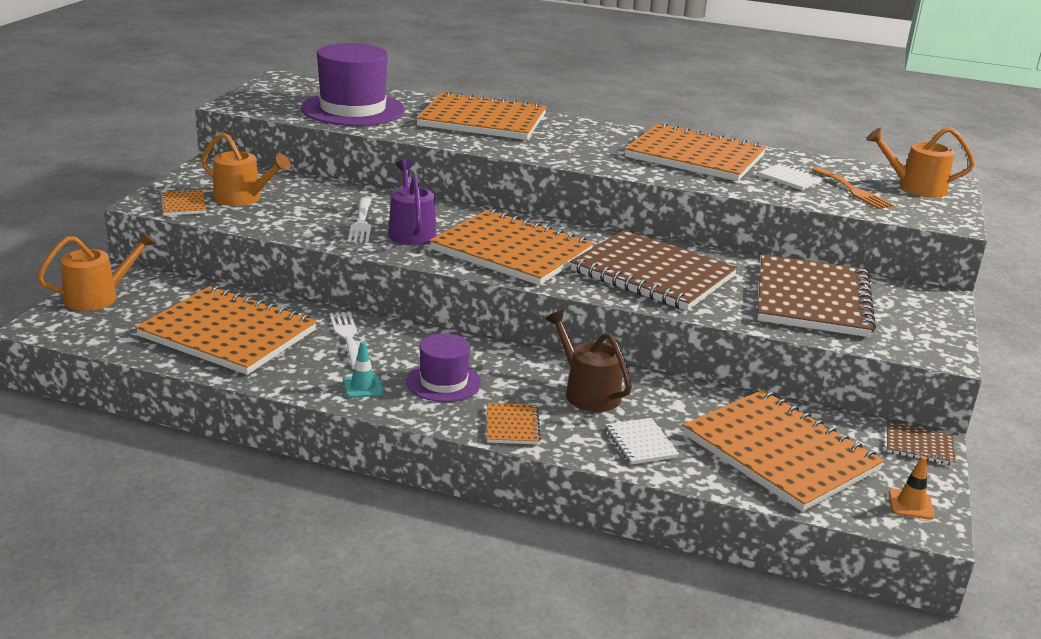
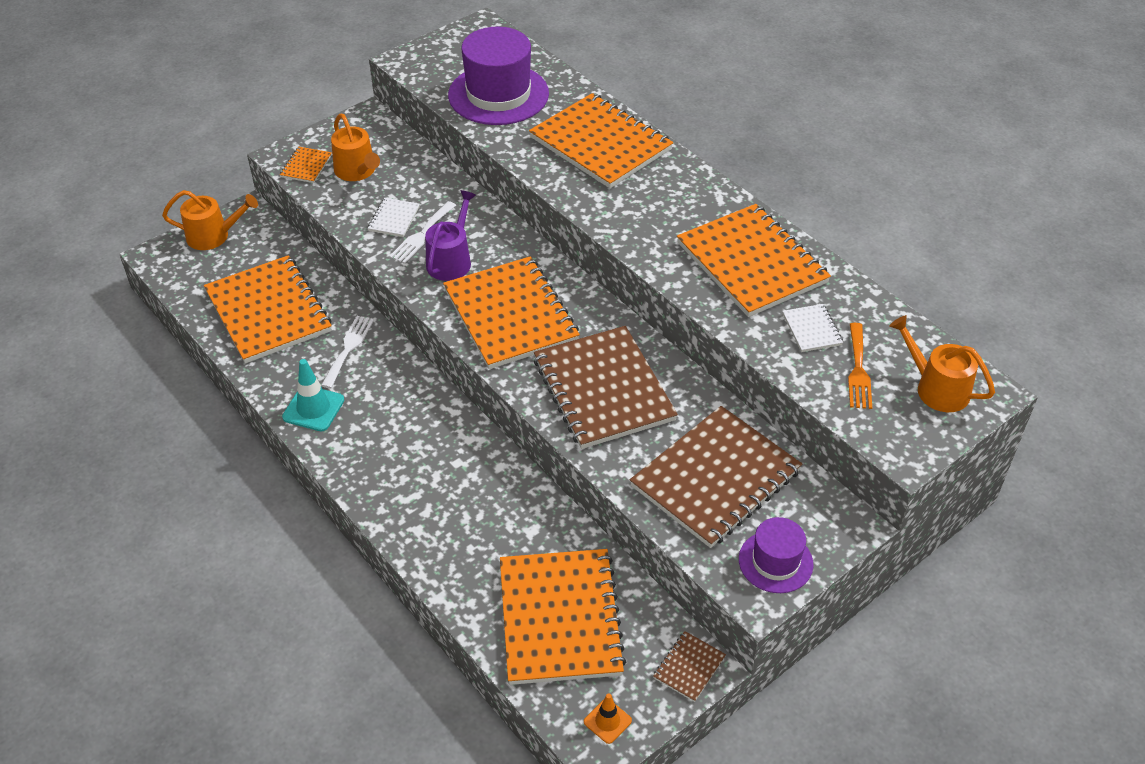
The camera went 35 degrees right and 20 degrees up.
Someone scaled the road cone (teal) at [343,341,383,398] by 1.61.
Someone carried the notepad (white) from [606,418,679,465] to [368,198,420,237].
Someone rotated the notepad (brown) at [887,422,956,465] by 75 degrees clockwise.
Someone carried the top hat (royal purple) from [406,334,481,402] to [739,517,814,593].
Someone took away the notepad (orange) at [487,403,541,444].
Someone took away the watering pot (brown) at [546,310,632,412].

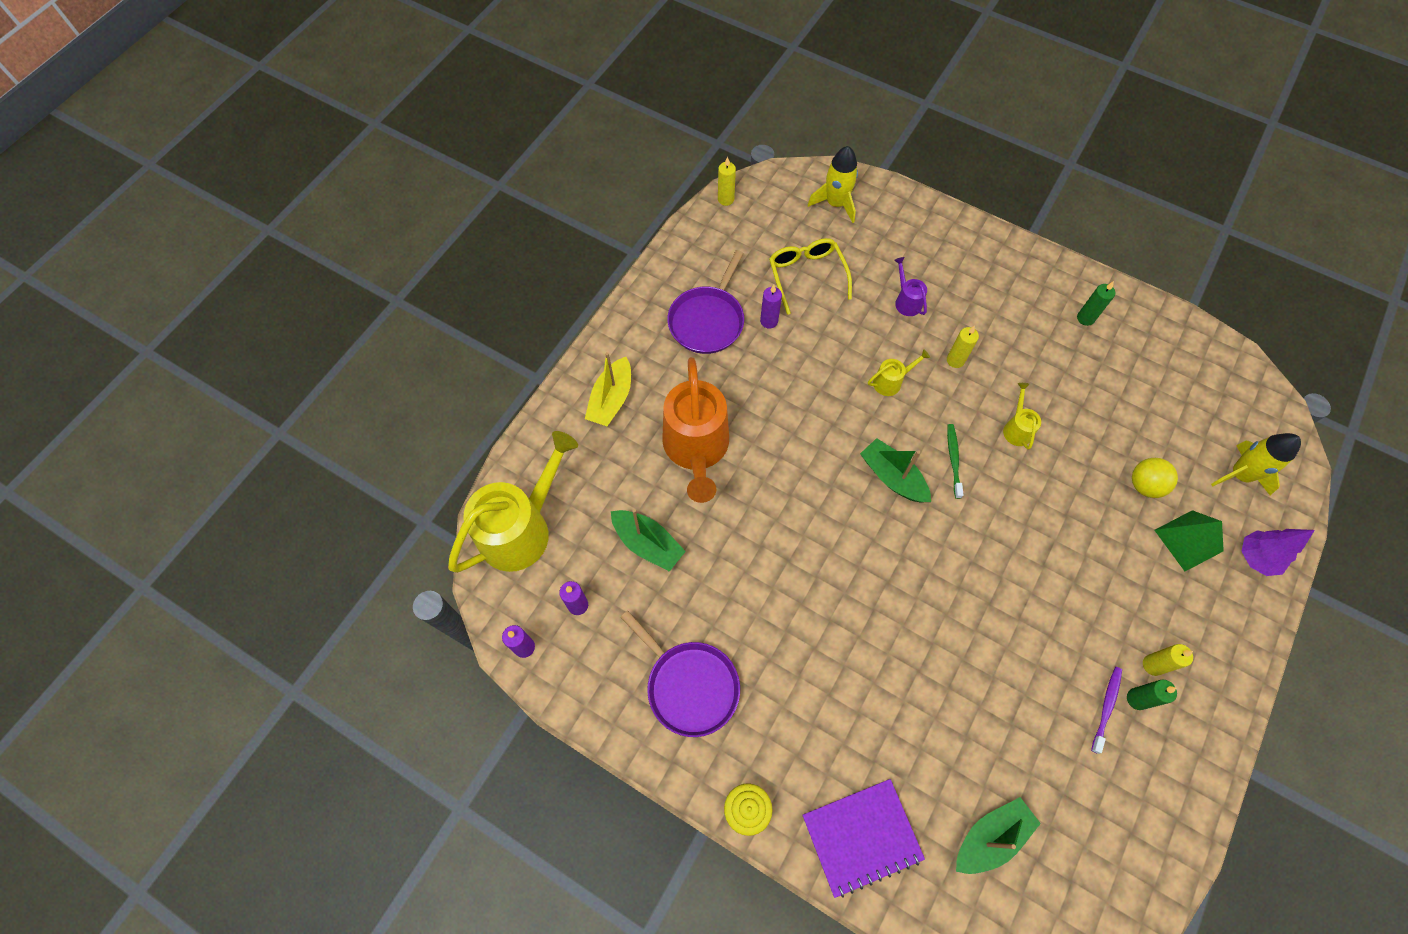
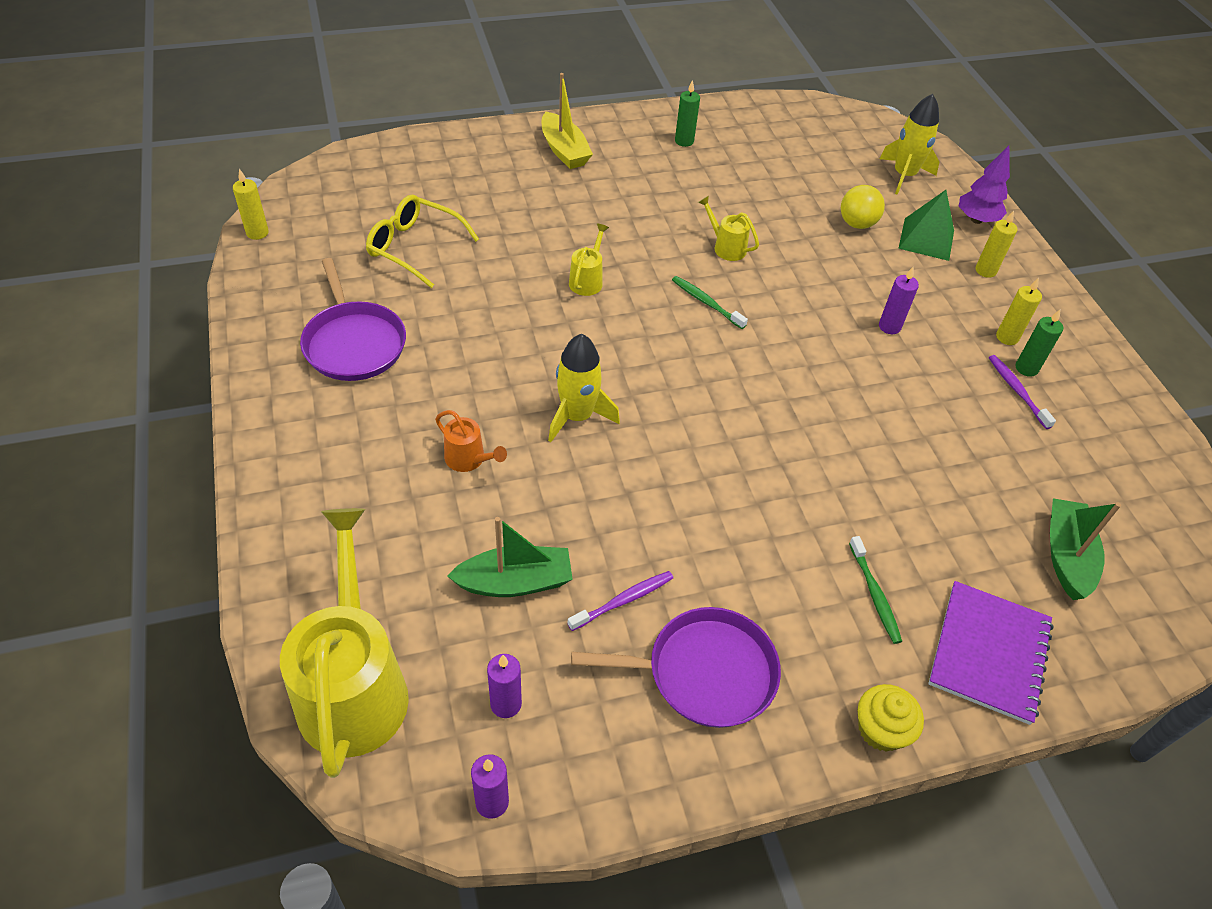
The camera went 50 degrees left and 15 degrees down.
Someone scaled the watering pot (orange) at [662,357,729,503] by 0.43.
Someone carried the sailboat (yellow) from [585,352,631,426] to [542,73,593,169].
Someone carried the toy rocket (yellow) from [808,146,858,223] to [548,334,620,442].
Someone put down the toothbrush (royal purple) at [567,571,673,631].
Someone put down the toothbrush (green) at [849,536,902,644].
Someone carried the pillar candle (royal purple) from [760,285,782,329] to [879,266,919,334].
Someone carried the pillar candle (yellow) from [947,326,979,368] to [975,211,1017,278].
Someone took away the sailboat (green) at [860,438,931,503].
Someone took away the watering pot (royal purple) at [894,257,927,316].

**EXERCISE DETAILS**
Every entry above needs to be copied exactly, apart from its pictures.

**SOLUTION**
The camera went 35 degrees right and 20 degrees up.
Someone scaled the road cone (teal) at [343,341,383,398] by 1.61.
Someone carried the notepad (white) from [606,418,679,465] to [368,198,420,237].
Someone rotated the notepad (brown) at [887,422,956,465] by 75 degrees clockwise.
Someone carried the top hat (royal purple) from [406,334,481,402] to [739,517,814,593].
Someone took away the notepad (orange) at [487,403,541,444].
Someone took away the watering pot (brown) at [546,310,632,412].

The camera went 50 degrees left and 15 degrees down.
Someone scaled the watering pot (orange) at [662,357,729,503] by 0.43.
Someone carried the sailboat (yellow) from [585,352,631,426] to [542,73,593,169].
Someone carried the toy rocket (yellow) from [808,146,858,223] to [548,334,620,442].
Someone put down the toothbrush (royal purple) at [567,571,673,631].
Someone put down the toothbrush (green) at [849,536,902,644].
Someone carried the pillar candle (royal purple) from [760,285,782,329] to [879,266,919,334].
Someone carried the pillar candle (yellow) from [947,326,979,368] to [975,211,1017,278].
Someone took away the sailboat (green) at [860,438,931,503].
Someone took away the watering pot (royal purple) at [894,257,927,316].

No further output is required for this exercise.